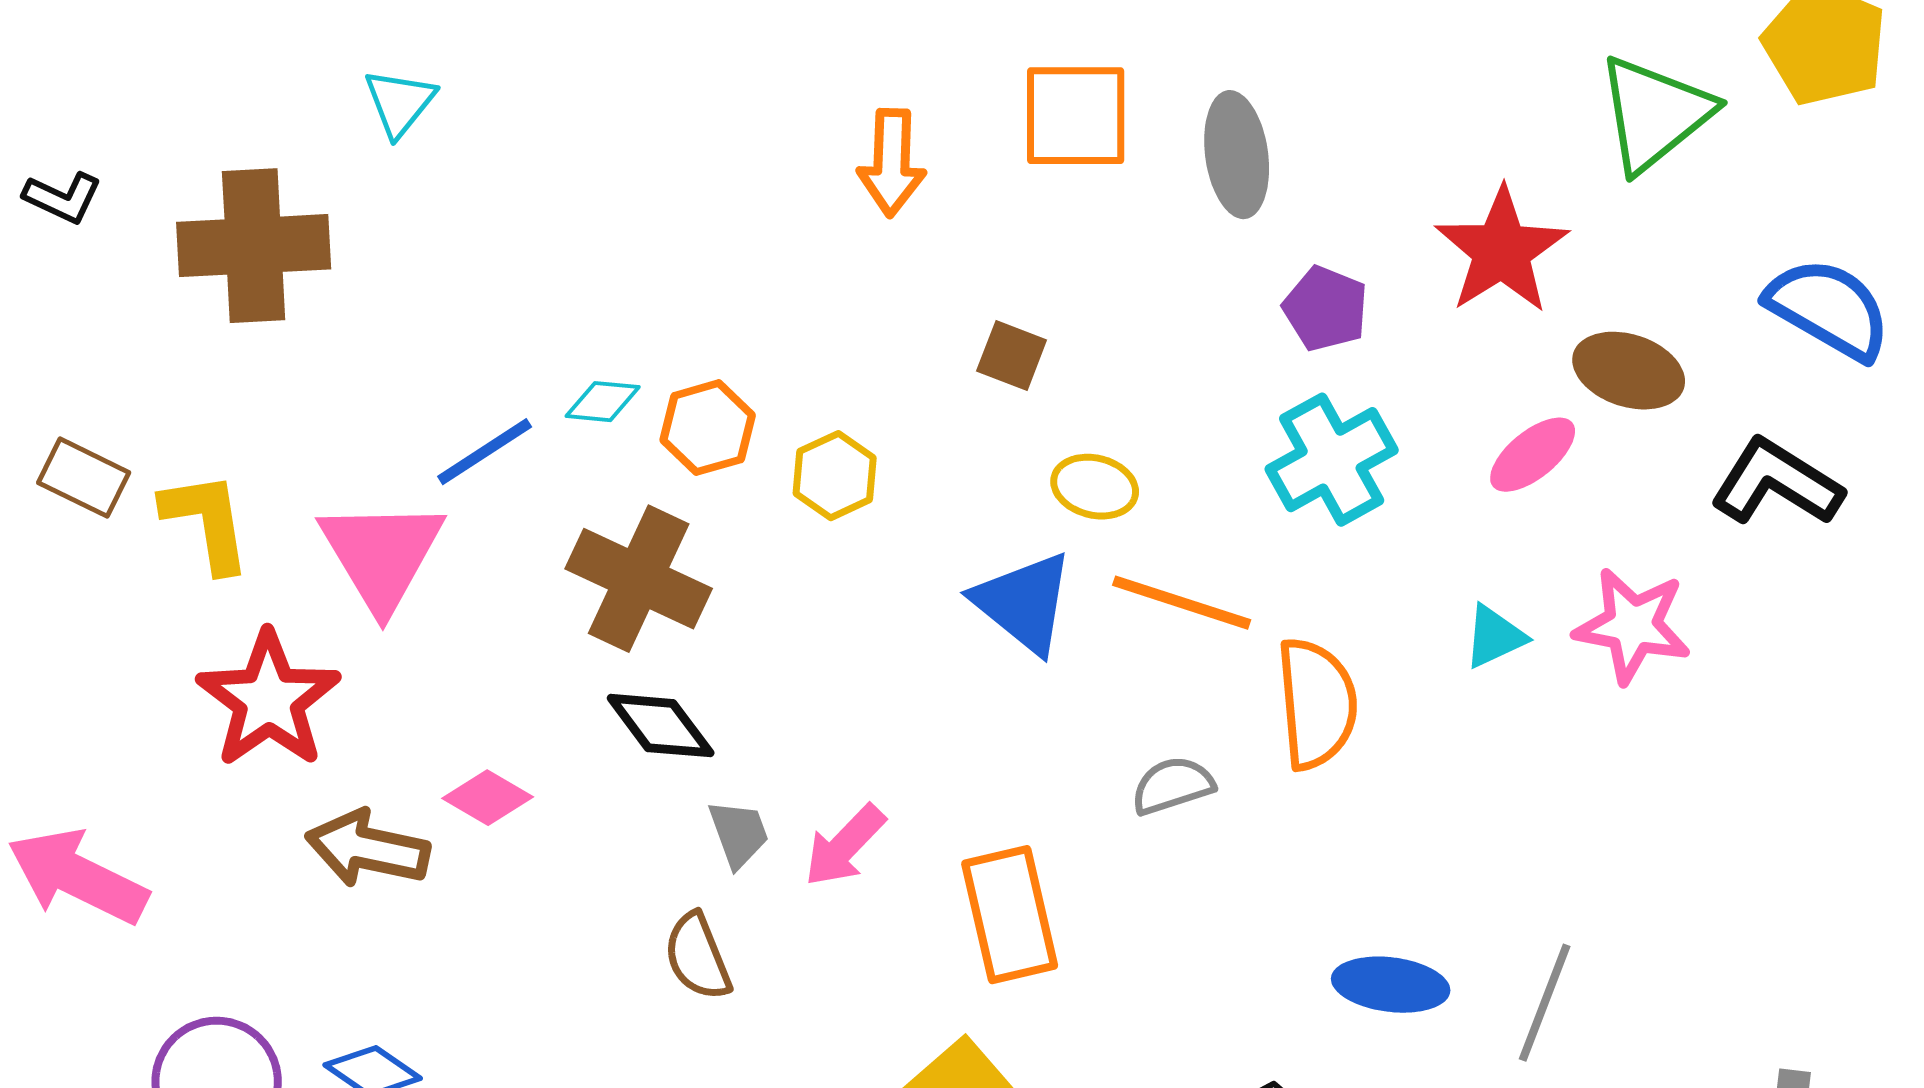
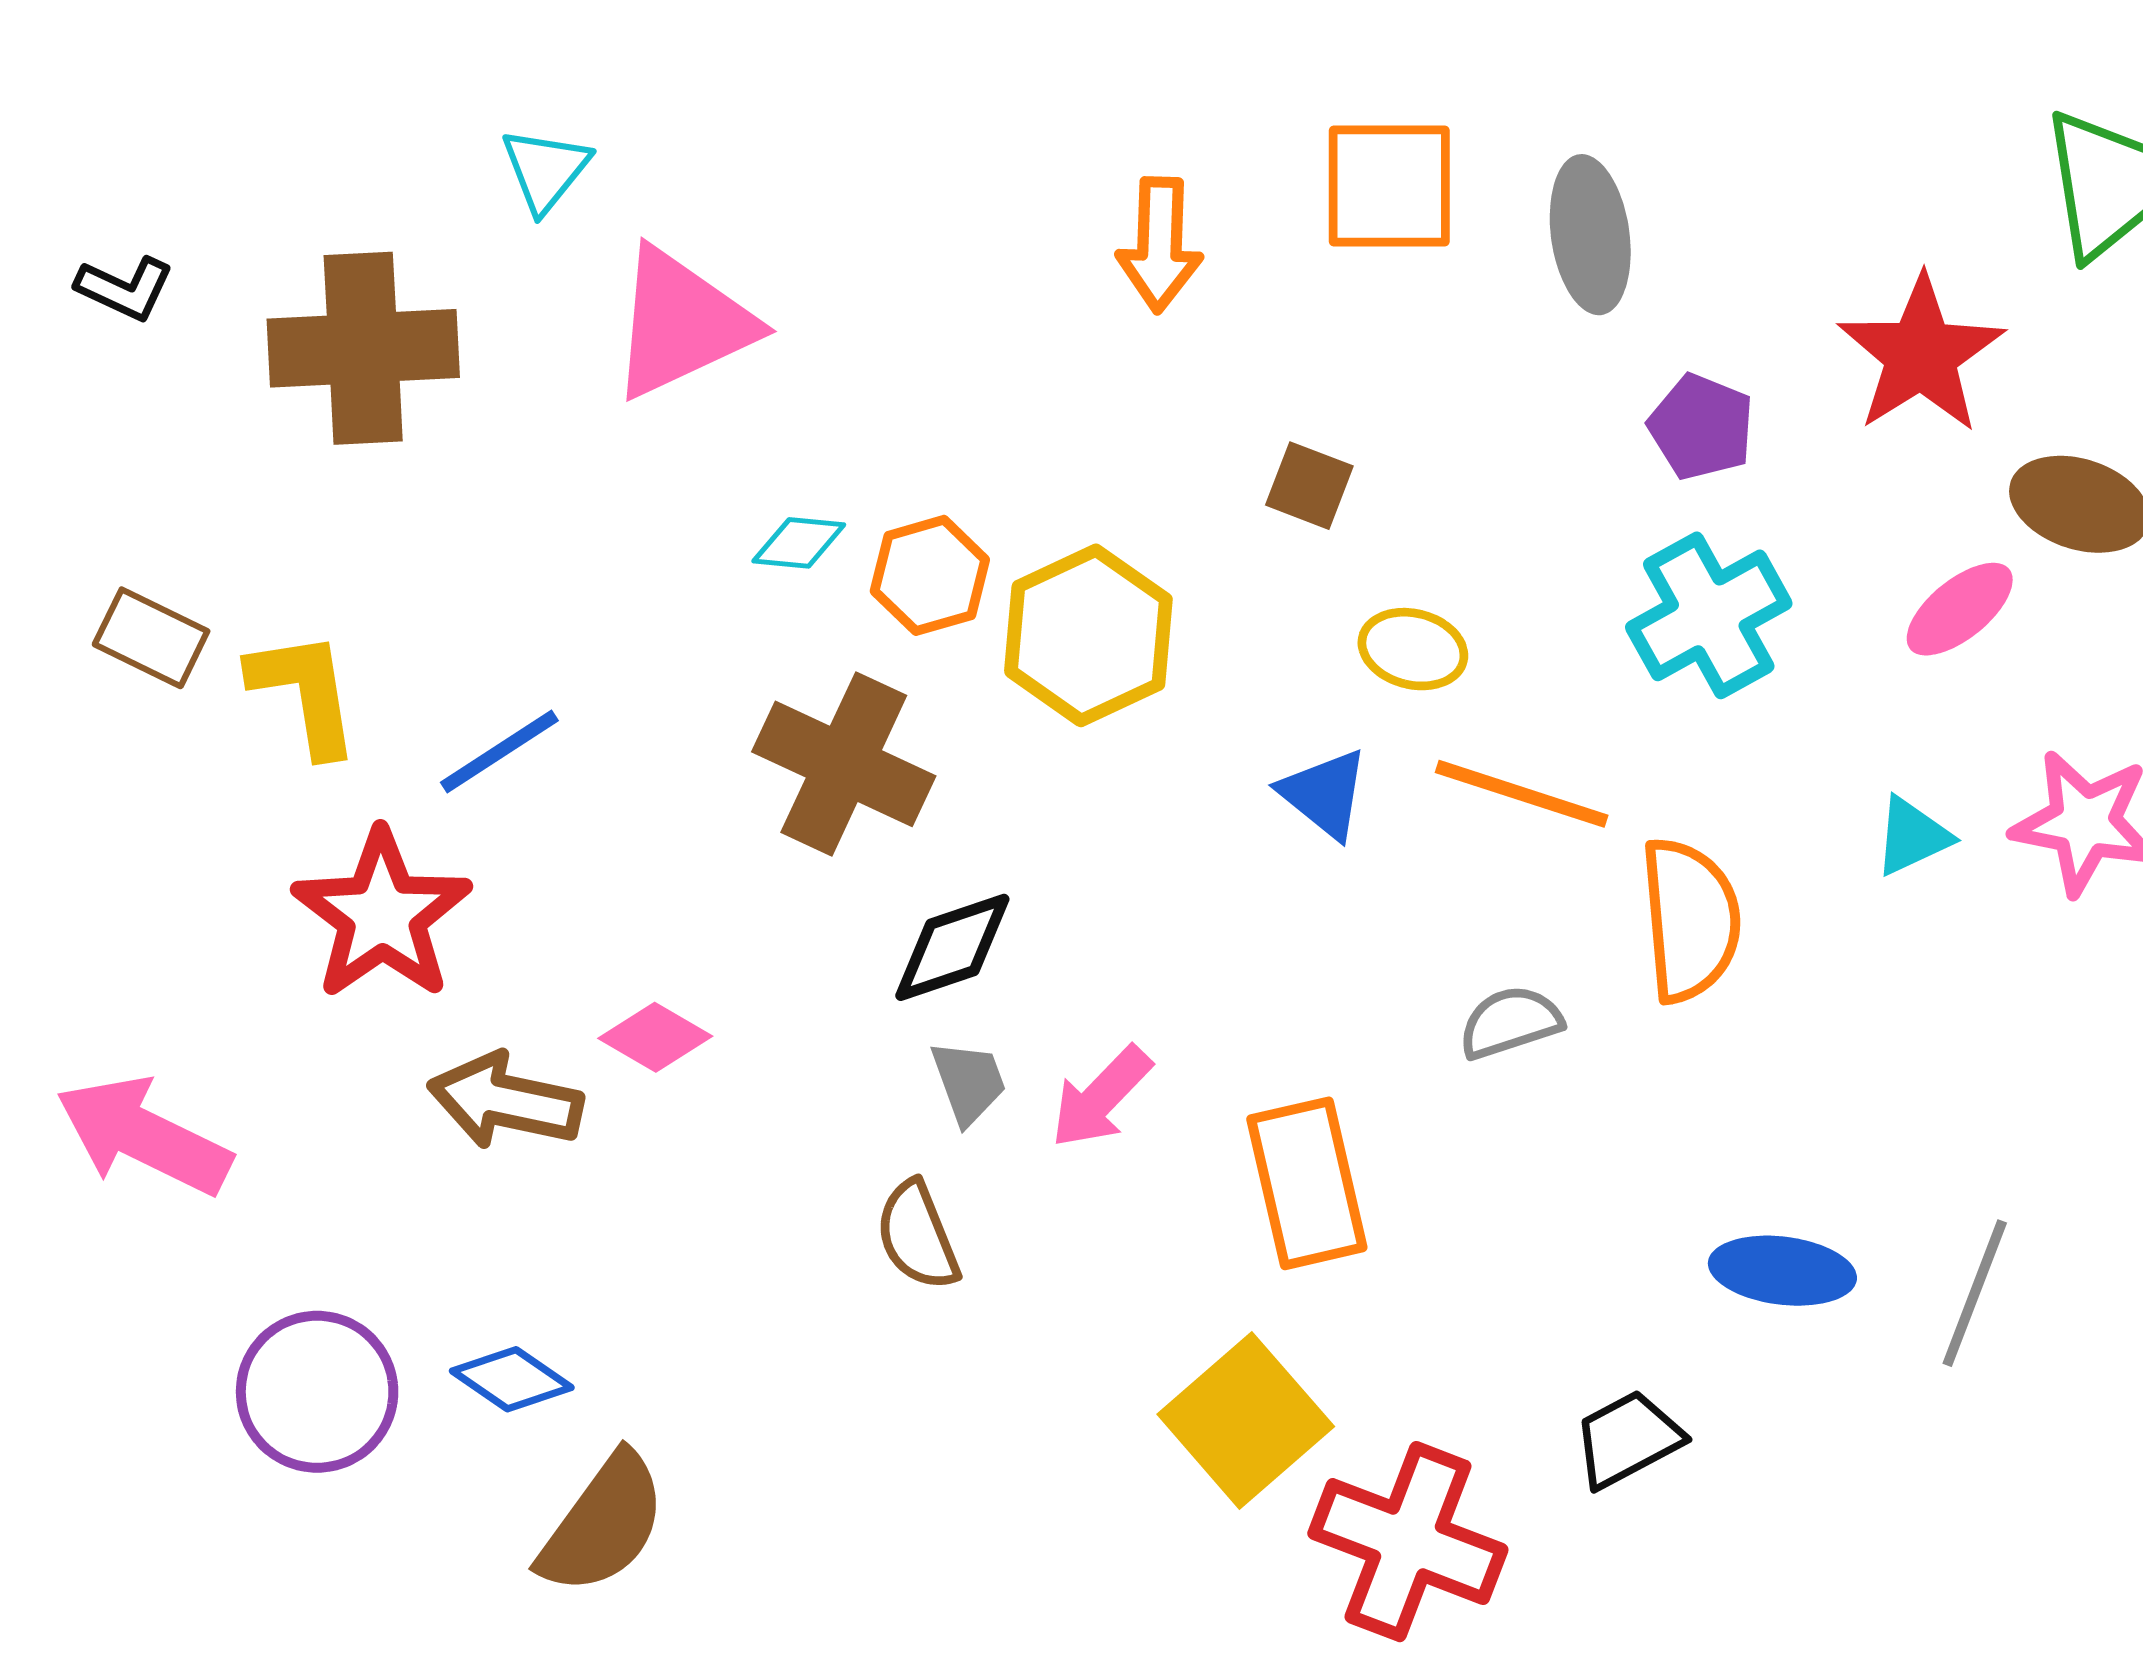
blue line: (485, 452) -> (499, 751), moved
yellow hexagon: (835, 476) -> (1088, 635), size x1.6
pink triangle: (382, 555) -> (682, 323), moved, turned 36
blue triangle: (1024, 603) -> (1324, 794), size x0.7
black diamond: (661, 726) -> (952, 947), moved, turned -72

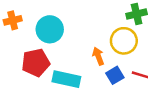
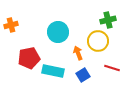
cyan circle: (50, 29) -> (58, 32), moved
blue square: (115, 75) -> (83, 75), moved

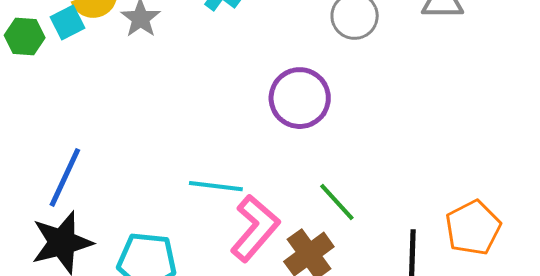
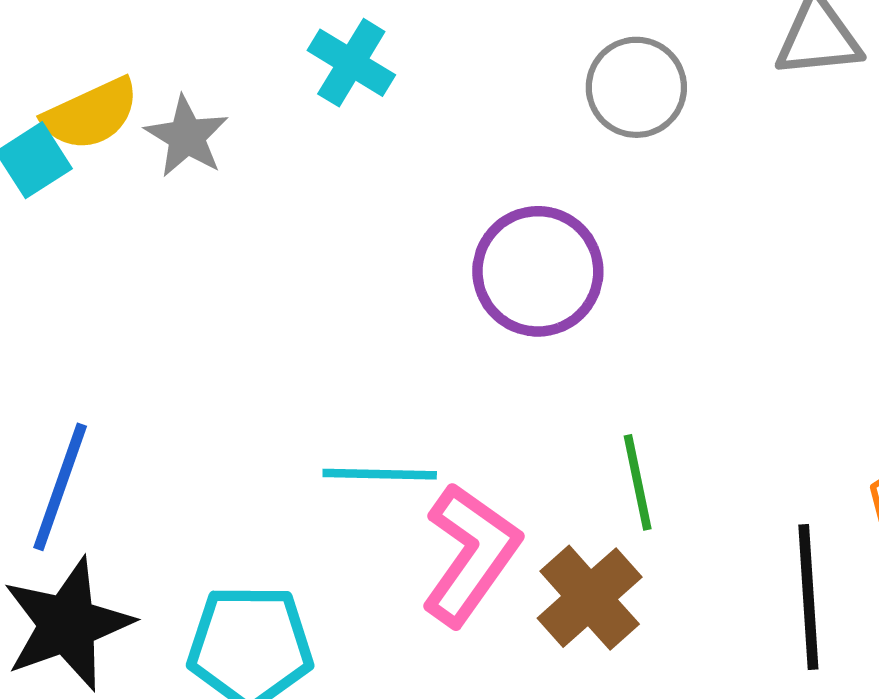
green line: (337, 202) -> (638, 482), turned 36

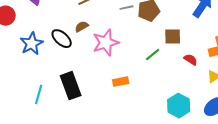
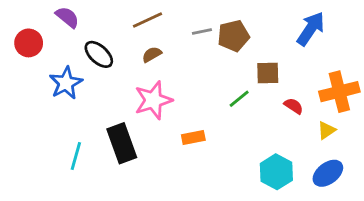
brown semicircle: (82, 27) -> (152, 54), moved
black ellipse: (62, 39) -> (99, 54), moved
pink star: (106, 43) -> (153, 100), moved

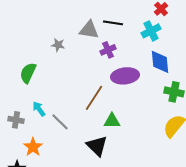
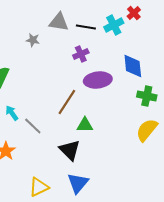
gray triangle: (89, 30) -> (59, 22), moved
cyan cross: (151, 31) -> (114, 25), moved
gray star: (58, 45) -> (33, 40), moved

PROMPT: Only the lines from the line holding "blue square: (115, 75) -> (83, 75), moved" through the last line above belong in the answer, repeated exactly; the pictures do not.

ANSWER TO THIS PROBLEM:
blue square: (115, 75) -> (83, 75), moved

green line: (337, 202) -> (638, 482), turned 36

brown semicircle: (82, 27) -> (152, 54), moved
black ellipse: (62, 39) -> (99, 54), moved
pink star: (106, 43) -> (153, 100), moved

gray triangle: (89, 30) -> (59, 22), moved
cyan cross: (151, 31) -> (114, 25), moved
gray star: (58, 45) -> (33, 40), moved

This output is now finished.